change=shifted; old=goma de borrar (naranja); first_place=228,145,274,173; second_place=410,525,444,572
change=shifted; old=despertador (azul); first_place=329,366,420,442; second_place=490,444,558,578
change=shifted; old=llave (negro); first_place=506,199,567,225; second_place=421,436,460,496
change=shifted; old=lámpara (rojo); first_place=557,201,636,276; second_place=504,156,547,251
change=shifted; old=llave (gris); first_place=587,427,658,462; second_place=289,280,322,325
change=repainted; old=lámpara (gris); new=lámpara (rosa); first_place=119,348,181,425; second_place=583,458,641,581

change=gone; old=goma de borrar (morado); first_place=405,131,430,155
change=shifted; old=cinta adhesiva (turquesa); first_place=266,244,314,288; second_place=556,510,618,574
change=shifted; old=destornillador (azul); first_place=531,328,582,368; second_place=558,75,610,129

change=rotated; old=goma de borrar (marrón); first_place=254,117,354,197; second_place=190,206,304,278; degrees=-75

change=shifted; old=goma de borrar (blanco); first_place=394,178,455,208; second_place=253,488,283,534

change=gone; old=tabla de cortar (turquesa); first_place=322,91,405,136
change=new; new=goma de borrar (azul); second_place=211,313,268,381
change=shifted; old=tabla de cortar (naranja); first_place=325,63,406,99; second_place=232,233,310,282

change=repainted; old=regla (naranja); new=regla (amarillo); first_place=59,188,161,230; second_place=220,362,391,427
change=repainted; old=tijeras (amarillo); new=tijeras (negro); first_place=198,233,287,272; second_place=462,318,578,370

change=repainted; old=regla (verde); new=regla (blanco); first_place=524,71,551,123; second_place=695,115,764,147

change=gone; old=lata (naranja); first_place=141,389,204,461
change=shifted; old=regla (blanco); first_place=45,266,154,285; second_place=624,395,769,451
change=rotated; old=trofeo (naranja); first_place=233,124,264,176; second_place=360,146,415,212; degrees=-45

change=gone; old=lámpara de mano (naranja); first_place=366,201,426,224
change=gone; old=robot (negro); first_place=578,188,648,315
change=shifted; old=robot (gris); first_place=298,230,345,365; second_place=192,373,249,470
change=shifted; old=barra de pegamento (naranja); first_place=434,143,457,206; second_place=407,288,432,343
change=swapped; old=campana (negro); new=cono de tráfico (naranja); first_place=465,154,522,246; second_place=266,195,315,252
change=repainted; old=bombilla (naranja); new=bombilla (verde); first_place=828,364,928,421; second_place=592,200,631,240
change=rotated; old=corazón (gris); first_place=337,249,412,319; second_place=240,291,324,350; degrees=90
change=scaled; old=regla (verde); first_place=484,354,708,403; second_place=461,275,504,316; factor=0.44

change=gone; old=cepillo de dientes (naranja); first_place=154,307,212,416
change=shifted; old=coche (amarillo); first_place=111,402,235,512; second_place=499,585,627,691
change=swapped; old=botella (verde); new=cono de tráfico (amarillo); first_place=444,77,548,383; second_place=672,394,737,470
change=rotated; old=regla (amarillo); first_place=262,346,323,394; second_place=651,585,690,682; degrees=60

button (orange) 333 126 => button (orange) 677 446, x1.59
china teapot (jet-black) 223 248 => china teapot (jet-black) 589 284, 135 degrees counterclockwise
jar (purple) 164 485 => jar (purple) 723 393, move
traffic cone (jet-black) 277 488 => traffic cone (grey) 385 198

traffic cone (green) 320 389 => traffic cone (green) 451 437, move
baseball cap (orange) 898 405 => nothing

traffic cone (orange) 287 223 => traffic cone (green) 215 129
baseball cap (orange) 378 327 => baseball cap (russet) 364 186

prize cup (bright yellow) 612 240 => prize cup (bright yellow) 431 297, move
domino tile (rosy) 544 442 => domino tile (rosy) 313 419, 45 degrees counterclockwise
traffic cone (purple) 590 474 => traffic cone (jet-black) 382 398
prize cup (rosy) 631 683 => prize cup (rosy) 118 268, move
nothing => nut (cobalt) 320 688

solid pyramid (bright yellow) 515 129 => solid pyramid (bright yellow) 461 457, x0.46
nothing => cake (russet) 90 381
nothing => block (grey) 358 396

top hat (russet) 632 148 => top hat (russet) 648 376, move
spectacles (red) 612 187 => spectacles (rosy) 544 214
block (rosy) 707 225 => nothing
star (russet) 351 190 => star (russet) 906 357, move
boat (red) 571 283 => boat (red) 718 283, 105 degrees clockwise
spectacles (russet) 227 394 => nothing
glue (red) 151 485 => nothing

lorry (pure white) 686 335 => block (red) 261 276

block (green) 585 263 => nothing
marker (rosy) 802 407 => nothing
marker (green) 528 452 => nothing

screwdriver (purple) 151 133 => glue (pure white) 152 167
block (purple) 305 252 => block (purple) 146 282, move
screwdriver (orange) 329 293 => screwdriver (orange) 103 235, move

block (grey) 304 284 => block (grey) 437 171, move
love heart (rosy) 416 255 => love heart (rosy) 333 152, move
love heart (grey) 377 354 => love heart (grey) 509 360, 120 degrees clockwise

###

▶ **Work required**: Retype word for word everything in the listing above from the line that holds "change=shifted; old=llave (negro);" down to the line that holds "change=shifted; old=lámpara (rojo);". Keep both end lines and leave out the rest.

▶ **Written answer**:
change=shifted; old=llave (negro); first_place=506,199,567,225; second_place=421,436,460,496
change=shifted; old=lámpara (rojo); first_place=557,201,636,276; second_place=504,156,547,251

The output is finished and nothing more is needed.